Written exercise = Rewrite the records from the start through the line containing "Rosario: 11:01 -> 1:52", changing every "dial" to "face" and leaving all else as it stands.

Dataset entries
#####

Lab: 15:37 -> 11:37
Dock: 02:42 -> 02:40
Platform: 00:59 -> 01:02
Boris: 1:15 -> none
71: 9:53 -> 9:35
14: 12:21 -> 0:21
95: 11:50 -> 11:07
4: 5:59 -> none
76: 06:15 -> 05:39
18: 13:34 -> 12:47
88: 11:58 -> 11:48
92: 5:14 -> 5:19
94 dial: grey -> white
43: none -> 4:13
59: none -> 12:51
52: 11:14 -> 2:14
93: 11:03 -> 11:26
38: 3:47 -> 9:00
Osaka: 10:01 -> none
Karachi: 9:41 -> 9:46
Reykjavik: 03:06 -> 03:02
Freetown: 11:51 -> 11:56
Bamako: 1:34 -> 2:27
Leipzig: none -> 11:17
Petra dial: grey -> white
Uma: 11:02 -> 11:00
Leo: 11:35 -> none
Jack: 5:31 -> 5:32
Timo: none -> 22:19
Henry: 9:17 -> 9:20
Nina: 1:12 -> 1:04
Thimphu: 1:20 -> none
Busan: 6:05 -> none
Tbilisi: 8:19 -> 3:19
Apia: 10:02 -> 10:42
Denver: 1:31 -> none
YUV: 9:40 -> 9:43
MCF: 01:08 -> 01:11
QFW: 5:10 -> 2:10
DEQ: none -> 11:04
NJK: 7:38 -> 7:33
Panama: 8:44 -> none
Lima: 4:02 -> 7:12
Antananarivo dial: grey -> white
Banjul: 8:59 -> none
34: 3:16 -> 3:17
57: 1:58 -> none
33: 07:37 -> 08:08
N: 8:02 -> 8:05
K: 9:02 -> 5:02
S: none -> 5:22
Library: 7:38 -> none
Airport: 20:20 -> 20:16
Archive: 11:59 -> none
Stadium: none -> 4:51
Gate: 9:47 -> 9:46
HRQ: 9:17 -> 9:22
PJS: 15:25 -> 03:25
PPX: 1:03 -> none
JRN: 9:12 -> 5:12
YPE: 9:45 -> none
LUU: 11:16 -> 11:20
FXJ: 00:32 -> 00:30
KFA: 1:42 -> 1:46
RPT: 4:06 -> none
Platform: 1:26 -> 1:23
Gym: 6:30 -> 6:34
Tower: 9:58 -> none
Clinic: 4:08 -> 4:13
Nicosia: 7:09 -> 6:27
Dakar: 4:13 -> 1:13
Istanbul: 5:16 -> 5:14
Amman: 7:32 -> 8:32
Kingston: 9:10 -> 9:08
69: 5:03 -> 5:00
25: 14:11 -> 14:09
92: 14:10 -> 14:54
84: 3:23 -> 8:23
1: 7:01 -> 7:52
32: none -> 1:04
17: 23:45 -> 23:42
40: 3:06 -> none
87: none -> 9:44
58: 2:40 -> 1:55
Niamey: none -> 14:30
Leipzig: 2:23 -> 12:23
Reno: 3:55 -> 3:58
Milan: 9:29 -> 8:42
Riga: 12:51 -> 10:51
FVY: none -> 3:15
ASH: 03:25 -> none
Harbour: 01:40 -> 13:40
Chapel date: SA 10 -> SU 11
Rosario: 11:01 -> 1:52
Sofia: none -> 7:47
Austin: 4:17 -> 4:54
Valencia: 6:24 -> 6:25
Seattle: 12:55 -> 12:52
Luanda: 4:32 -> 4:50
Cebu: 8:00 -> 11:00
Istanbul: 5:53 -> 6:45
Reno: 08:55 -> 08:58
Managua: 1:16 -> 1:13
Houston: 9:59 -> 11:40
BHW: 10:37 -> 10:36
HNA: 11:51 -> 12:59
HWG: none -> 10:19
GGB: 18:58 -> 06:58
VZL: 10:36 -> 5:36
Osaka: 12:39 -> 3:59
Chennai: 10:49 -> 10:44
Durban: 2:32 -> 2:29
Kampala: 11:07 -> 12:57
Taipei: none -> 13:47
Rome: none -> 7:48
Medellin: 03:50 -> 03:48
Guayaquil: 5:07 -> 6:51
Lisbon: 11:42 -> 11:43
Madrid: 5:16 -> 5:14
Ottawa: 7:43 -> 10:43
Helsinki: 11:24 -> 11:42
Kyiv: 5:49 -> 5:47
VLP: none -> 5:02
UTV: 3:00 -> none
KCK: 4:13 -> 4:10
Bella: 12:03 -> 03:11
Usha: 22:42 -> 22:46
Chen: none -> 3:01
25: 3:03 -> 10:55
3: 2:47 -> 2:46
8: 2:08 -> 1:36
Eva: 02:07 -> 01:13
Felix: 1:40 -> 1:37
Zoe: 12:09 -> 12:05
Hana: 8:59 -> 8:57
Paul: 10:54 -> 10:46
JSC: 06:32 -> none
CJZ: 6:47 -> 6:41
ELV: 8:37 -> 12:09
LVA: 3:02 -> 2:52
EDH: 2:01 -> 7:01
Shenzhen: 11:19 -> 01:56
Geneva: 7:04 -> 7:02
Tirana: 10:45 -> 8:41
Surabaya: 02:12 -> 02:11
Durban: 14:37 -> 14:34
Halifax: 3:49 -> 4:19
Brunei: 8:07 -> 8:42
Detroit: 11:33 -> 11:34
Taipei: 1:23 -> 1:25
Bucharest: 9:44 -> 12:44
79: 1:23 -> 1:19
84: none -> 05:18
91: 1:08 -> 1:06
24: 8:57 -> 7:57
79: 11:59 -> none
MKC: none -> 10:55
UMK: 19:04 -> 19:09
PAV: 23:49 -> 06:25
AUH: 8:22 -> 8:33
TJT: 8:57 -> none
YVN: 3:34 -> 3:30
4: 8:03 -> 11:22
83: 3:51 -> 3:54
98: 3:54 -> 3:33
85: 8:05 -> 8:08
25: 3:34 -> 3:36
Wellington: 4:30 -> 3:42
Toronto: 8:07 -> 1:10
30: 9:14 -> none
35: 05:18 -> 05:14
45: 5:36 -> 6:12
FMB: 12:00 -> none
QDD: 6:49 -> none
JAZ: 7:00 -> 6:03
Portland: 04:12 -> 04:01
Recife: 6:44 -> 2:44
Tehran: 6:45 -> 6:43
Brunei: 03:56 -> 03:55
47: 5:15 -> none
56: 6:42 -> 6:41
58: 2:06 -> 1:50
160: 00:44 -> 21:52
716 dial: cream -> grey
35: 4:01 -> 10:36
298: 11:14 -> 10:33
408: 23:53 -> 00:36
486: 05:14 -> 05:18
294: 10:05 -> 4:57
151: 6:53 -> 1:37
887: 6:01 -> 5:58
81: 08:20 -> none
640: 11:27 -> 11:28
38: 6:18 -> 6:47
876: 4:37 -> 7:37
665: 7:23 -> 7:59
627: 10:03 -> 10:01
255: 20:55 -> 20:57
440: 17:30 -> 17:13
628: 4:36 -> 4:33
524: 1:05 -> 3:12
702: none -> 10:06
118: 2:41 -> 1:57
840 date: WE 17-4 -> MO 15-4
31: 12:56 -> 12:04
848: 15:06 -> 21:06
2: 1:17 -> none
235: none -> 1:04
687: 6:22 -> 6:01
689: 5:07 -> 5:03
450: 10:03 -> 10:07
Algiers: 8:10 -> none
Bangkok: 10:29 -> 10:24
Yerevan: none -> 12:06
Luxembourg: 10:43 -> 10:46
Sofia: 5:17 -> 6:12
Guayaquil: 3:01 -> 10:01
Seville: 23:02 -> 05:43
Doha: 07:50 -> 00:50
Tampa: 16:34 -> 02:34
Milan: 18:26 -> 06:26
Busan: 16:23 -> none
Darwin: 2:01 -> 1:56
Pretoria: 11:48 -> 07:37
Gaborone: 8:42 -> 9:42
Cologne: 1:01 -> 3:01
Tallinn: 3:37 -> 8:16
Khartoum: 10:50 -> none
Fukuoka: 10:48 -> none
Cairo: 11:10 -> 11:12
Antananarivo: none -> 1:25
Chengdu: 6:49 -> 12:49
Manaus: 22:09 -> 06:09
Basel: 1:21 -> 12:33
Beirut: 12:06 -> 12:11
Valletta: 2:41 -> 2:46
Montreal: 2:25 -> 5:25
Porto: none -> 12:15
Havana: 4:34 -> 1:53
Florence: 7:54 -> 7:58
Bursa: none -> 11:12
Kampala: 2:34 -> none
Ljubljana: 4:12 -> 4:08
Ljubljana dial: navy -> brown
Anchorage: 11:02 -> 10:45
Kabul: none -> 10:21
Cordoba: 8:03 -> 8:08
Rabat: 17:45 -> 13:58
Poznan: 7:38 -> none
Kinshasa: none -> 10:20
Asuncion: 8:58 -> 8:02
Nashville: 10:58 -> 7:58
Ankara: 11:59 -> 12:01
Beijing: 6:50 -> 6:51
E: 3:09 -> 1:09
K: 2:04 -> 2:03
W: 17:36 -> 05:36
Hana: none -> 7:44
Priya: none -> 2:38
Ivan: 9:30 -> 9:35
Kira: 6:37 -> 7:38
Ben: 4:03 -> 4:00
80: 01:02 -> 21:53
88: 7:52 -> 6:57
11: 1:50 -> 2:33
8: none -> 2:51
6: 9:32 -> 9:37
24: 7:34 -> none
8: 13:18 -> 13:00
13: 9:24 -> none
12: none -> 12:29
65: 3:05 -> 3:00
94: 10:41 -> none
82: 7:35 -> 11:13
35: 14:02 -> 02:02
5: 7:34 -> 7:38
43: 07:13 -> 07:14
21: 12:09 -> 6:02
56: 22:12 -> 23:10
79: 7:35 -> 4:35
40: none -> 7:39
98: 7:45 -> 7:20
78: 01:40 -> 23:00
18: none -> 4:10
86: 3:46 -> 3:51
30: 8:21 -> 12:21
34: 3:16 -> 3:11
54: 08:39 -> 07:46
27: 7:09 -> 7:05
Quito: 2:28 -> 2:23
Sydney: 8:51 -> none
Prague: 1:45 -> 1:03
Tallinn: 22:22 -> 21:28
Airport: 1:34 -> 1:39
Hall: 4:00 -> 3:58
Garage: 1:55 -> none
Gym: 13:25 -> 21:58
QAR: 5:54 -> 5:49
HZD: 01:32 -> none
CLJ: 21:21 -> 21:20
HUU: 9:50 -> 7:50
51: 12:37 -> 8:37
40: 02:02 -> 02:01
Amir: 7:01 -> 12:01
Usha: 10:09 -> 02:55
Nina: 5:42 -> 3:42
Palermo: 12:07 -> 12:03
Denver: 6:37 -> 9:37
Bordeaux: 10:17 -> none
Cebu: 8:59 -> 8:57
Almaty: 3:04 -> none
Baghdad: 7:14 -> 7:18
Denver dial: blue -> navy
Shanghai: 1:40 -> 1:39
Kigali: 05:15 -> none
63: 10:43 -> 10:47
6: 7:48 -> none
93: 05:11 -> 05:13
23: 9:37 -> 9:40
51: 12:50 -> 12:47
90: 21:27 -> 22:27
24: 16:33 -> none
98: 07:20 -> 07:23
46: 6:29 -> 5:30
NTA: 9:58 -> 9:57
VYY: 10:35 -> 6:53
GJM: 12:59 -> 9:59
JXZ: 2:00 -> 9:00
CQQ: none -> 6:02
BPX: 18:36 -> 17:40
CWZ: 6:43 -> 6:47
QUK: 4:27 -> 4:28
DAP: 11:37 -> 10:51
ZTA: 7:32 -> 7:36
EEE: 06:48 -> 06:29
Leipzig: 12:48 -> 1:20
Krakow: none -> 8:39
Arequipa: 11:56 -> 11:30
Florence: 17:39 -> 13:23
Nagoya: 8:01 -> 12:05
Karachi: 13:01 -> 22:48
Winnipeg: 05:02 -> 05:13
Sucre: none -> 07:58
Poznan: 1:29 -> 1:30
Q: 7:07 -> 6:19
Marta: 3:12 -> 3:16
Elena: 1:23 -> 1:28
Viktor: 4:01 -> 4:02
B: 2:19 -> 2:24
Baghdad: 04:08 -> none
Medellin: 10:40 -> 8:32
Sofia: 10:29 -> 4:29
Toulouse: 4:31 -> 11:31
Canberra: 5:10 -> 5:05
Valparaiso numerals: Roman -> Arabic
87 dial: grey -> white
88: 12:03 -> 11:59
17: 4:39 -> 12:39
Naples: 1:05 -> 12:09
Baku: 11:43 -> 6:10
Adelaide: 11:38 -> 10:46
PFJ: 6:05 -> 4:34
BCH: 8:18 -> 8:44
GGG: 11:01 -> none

#####

Answer in full =
Lab: 15:37 -> 11:37
Dock: 02:42 -> 02:40
Platform: 00:59 -> 01:02
Boris: 1:15 -> none
71: 9:53 -> 9:35
14: 12:21 -> 0:21
95: 11:50 -> 11:07
4: 5:59 -> none
76: 06:15 -> 05:39
18: 13:34 -> 12:47
88: 11:58 -> 11:48
92: 5:14 -> 5:19
94 face: grey -> white
43: none -> 4:13
59: none -> 12:51
52: 11:14 -> 2:14
93: 11:03 -> 11:26
38: 3:47 -> 9:00
Osaka: 10:01 -> none
Karachi: 9:41 -> 9:46
Reykjavik: 03:06 -> 03:02
Freetown: 11:51 -> 11:56
Bamako: 1:34 -> 2:27
Leipzig: none -> 11:17
Petra face: grey -> white
Uma: 11:02 -> 11:00
Leo: 11:35 -> none
Jack: 5:31 -> 5:32
Timo: none -> 22:19
Henry: 9:17 -> 9:20
Nina: 1:12 -> 1:04
Thimphu: 1:20 -> none
Busan: 6:05 -> none
Tbilisi: 8:19 -> 3:19
Apia: 10:02 -> 10:42
Denver: 1:31 -> none
YUV: 9:40 -> 9:43
MCF: 01:08 -> 01:11
QFW: 5:10 -> 2:10
DEQ: none -> 11:04
NJK: 7:38 -> 7:33
Panama: 8:44 -> none
Lima: 4:02 -> 7:12
Antananarivo face: grey -> white
Banjul: 8:59 -> none
34: 3:16 -> 3:17
57: 1:58 -> none
33: 07:37 -> 08:08
N: 8:02 -> 8:05
K: 9:02 -> 5:02
S: none -> 5:22
Library: 7:38 -> none
Airport: 20:20 -> 20:16
Archive: 11:59 -> none
Stadium: none -> 4:51
Gate: 9:47 -> 9:46
HRQ: 9:17 -> 9:22
PJS: 15:25 -> 03:25
PPX: 1:03 -> none
JRN: 9:12 -> 5:12
YPE: 9:45 -> none
LUU: 11:16 -> 11:20
FXJ: 00:32 -> 00:30
KFA: 1:42 -> 1:46
RPT: 4:06 -> none
Platform: 1:26 -> 1:23
Gym: 6:30 -> 6:34
Tower: 9:58 -> none
Clinic: 4:08 -> 4:13
Nicosia: 7:09 -> 6:27
Dakar: 4:13 -> 1:13
Istanbul: 5:16 -> 5:14
Amman: 7:32 -> 8:32
Kingston: 9:10 -> 9:08
69: 5:03 -> 5:00
25: 14:11 -> 14:09
92: 14:10 -> 14:54
84: 3:23 -> 8:23
1: 7:01 -> 7:52
32: none -> 1:04
17: 23:45 -> 23:42
40: 3:06 -> none
87: none -> 9:44
58: 2:40 -> 1:55
Niamey: none -> 14:30
Leipzig: 2:23 -> 12:23
Reno: 3:55 -> 3:58
Milan: 9:29 -> 8:42
Riga: 12:51 -> 10:51
FVY: none -> 3:15
ASH: 03:25 -> none
Harbour: 01:40 -> 13:40
Chapel date: SA 10 -> SU 11
Rosario: 11:01 -> 1:52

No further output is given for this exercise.